WHAT IS ASKED: Locate the lines of the listing below that hold "vessel", then copy each of them.

LISTING:
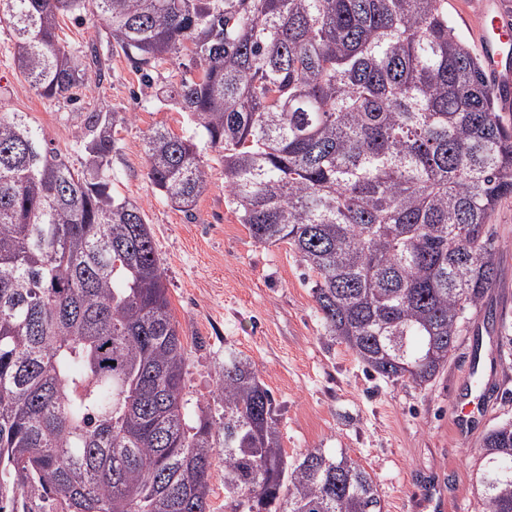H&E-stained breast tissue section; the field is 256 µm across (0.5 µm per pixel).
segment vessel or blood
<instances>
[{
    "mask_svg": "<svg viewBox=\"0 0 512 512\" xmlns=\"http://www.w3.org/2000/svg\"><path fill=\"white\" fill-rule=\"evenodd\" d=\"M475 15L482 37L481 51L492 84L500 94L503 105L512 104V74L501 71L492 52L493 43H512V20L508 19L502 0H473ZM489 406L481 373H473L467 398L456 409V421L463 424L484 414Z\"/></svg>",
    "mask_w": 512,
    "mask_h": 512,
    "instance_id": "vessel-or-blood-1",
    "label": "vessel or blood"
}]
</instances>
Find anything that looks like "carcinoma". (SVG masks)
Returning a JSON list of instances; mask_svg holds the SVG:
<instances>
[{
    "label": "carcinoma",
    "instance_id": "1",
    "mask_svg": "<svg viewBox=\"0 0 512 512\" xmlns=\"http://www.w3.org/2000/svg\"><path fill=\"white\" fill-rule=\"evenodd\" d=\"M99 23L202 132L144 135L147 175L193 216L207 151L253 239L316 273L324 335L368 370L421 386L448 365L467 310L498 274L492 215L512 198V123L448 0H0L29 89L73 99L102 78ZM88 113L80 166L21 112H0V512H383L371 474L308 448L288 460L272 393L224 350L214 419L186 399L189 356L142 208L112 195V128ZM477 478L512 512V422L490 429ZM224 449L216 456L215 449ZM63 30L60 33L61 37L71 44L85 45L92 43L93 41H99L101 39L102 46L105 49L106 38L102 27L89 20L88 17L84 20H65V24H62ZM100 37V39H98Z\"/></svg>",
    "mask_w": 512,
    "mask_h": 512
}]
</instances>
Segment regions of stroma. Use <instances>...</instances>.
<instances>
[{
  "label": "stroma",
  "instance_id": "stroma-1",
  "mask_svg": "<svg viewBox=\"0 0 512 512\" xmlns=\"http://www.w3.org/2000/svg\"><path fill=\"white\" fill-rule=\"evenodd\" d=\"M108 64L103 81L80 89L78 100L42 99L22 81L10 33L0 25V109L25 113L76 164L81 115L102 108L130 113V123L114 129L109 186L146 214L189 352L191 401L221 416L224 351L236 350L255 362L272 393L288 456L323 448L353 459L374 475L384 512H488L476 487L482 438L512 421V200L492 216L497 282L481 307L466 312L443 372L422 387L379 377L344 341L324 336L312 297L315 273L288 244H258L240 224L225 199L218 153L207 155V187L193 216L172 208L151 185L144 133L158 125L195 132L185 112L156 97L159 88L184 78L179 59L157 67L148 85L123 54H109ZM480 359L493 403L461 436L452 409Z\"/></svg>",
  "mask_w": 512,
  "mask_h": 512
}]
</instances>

EXERCISE SOLUTION:
segment vessel or blood
    "instance_id": "vessel-or-blood-1",
    "label": "vessel or blood"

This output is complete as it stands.